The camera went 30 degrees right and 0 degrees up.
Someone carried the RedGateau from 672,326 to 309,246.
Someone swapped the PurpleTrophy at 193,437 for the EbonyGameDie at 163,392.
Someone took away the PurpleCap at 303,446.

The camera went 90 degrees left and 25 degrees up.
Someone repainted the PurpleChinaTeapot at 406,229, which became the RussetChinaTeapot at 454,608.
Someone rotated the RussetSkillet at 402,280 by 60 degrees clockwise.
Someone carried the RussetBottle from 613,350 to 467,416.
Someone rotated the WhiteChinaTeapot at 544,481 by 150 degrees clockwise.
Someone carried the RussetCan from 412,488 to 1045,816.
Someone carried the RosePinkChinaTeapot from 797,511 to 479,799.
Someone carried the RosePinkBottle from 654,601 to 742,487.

...

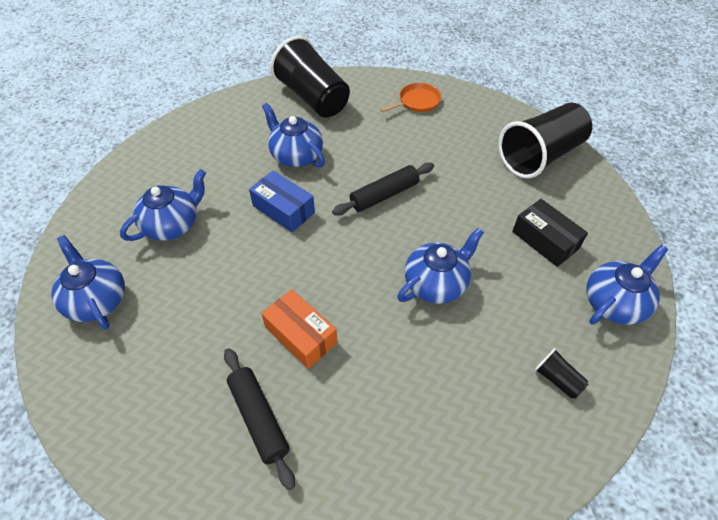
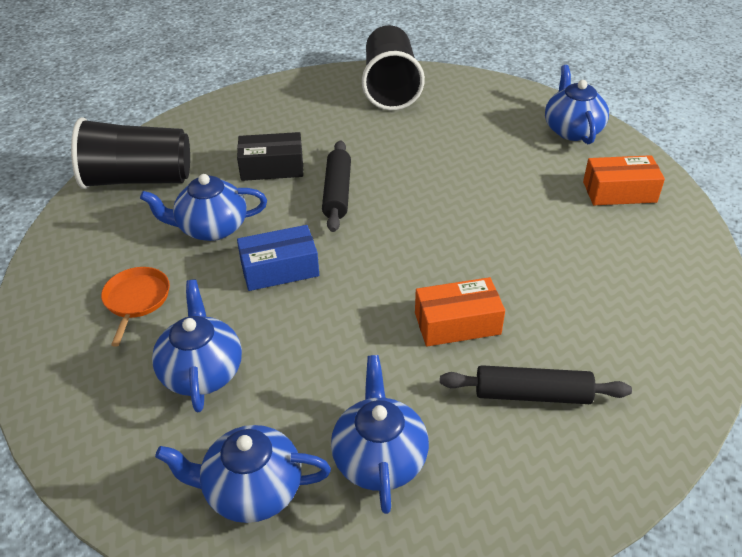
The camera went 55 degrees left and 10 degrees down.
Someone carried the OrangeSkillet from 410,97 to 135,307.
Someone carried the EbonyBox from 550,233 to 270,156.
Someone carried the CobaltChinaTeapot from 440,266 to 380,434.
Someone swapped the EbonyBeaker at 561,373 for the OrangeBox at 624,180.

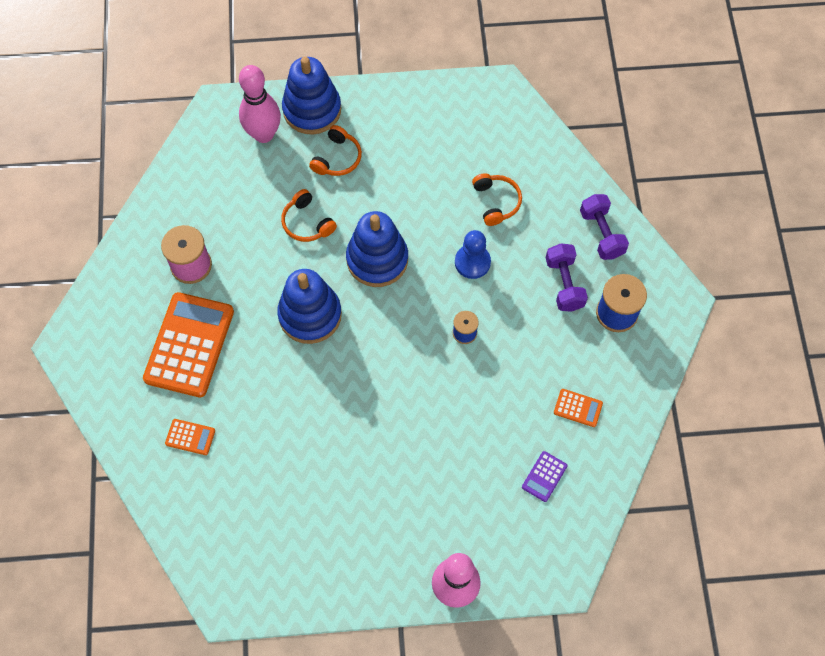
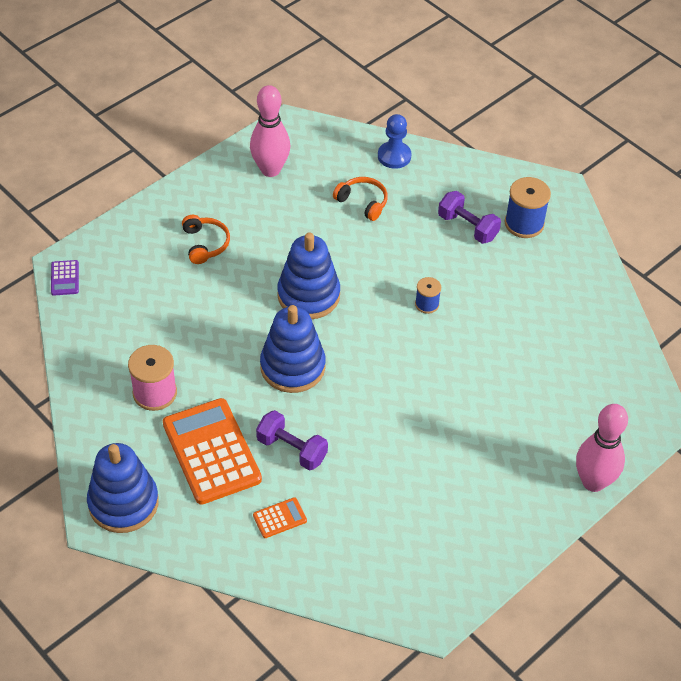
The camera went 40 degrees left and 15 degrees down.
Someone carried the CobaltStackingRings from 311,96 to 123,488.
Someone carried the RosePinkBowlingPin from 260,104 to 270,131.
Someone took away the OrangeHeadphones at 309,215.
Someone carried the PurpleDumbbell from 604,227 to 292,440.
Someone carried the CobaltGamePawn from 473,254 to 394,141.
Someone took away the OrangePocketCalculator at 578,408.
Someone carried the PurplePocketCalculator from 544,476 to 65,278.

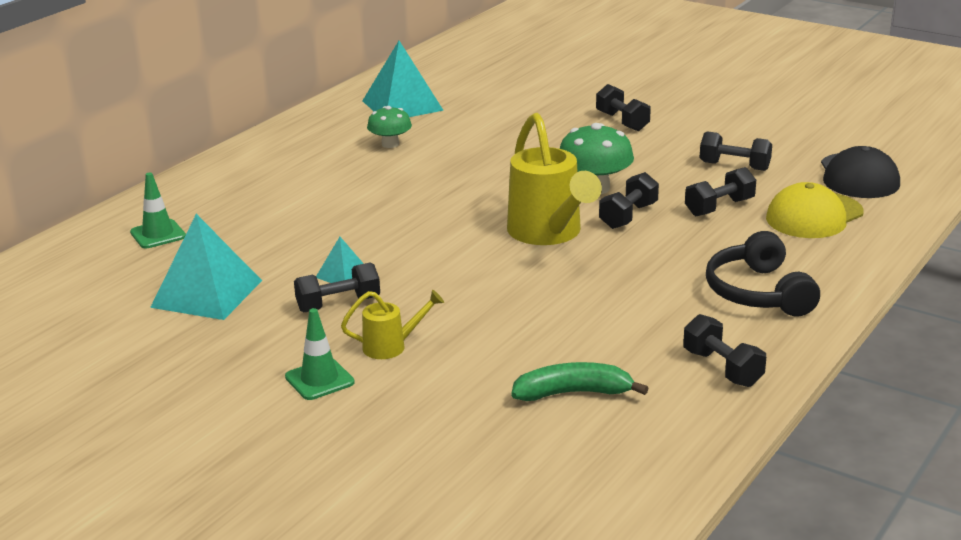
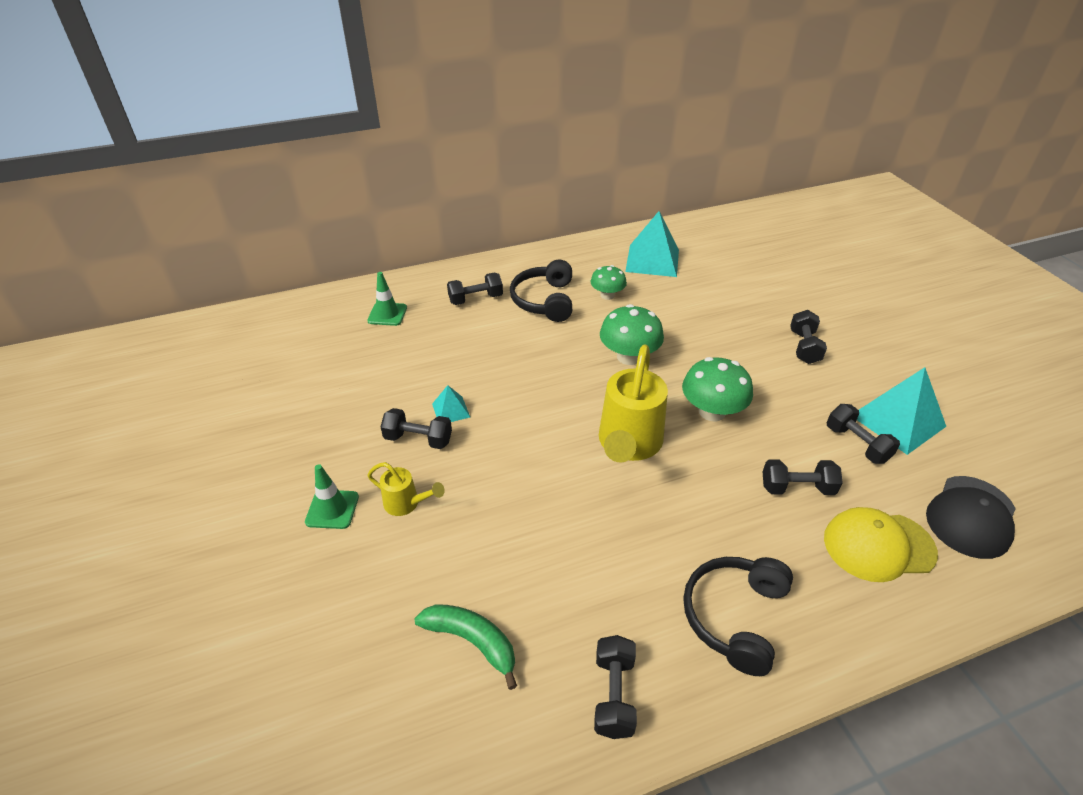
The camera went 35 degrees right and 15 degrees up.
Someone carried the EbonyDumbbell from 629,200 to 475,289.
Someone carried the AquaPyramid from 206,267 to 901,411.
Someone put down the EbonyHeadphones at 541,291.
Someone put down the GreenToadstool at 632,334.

---

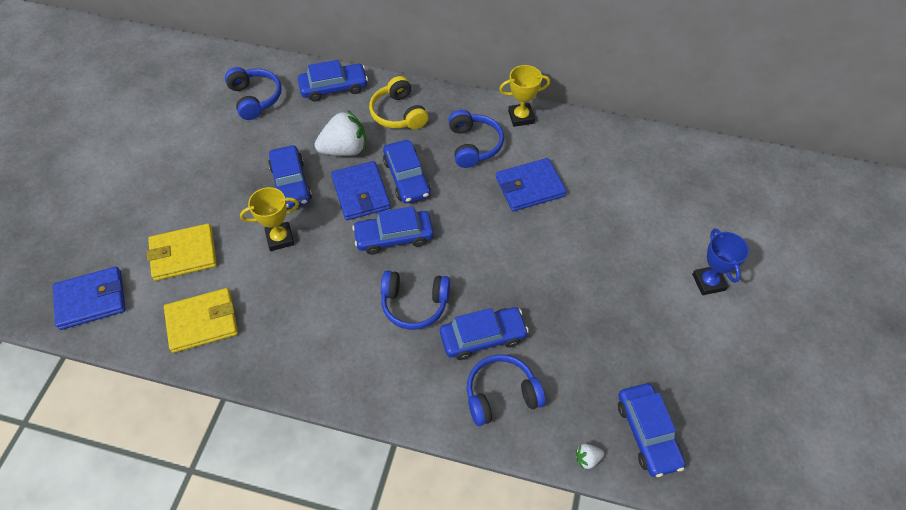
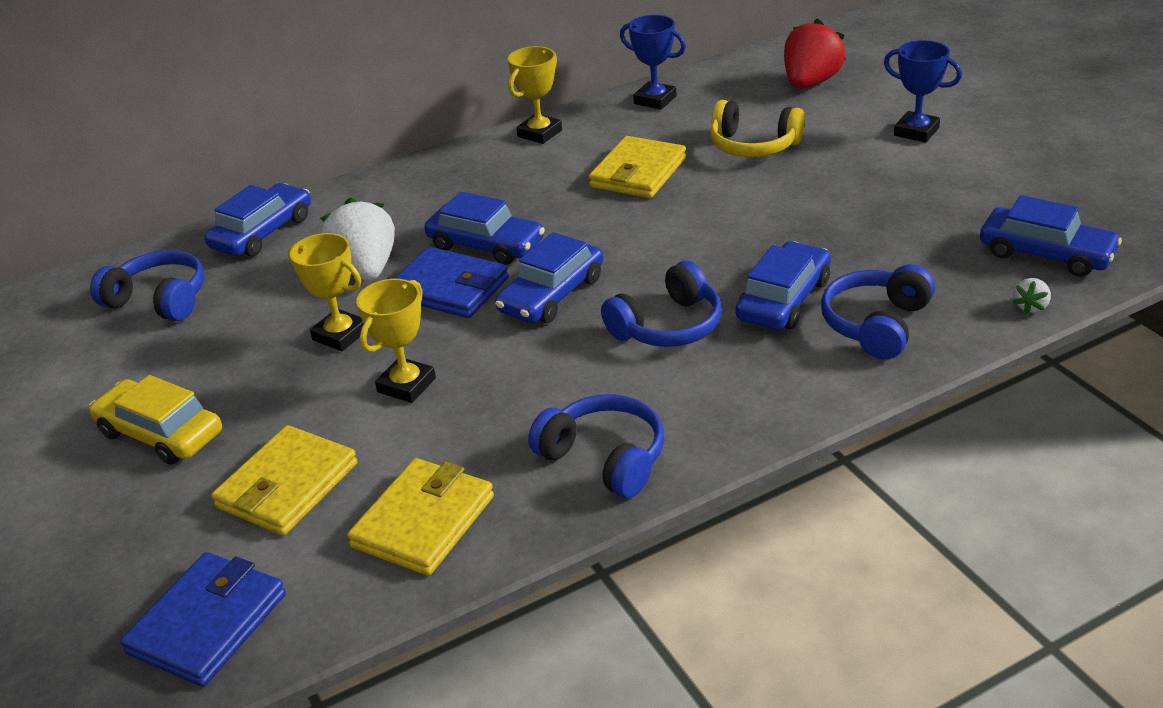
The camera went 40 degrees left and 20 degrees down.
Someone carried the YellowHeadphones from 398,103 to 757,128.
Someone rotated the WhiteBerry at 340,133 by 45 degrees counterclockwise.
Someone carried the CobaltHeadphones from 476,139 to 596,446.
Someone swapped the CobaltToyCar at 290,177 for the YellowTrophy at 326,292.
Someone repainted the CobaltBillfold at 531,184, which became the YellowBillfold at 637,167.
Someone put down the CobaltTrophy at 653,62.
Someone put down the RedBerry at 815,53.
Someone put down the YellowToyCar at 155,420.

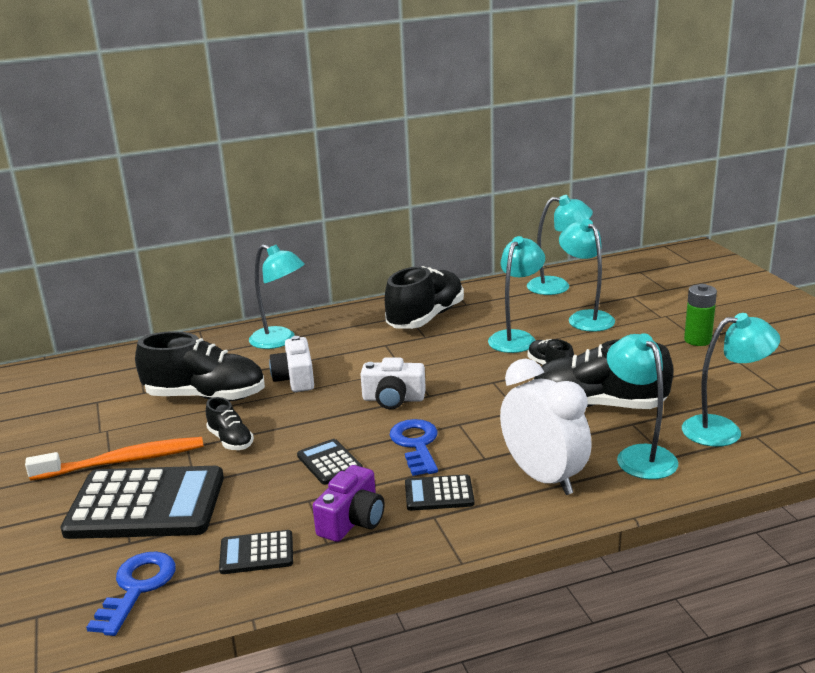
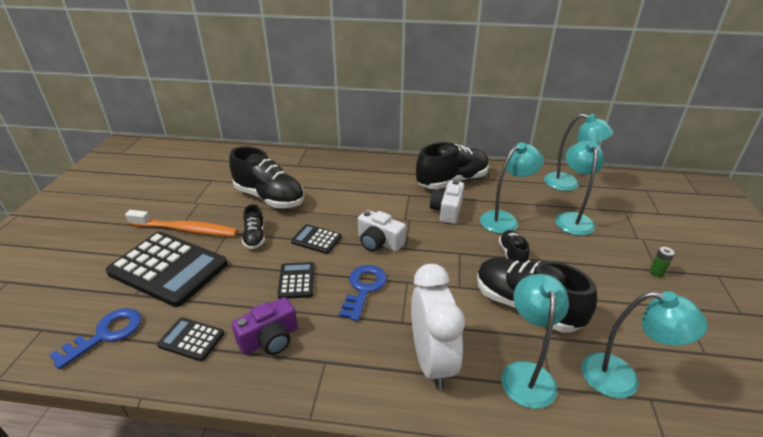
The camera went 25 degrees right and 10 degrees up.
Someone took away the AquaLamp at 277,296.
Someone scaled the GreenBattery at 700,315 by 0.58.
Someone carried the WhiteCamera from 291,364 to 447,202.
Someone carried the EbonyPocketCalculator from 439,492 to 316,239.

→ YOUR TASK
Look in the material above for the line with "The camera went 30" and the line with "Someone swapped the PurpleTrophy", and transcribe exactly those lines and all lines between them, nothing more.

→ EXERCISE OUTPUT
The camera went 30 degrees right and 0 degrees up.
Someone carried the RedGateau from 672,326 to 309,246.
Someone swapped the PurpleTrophy at 193,437 for the EbonyGameDie at 163,392.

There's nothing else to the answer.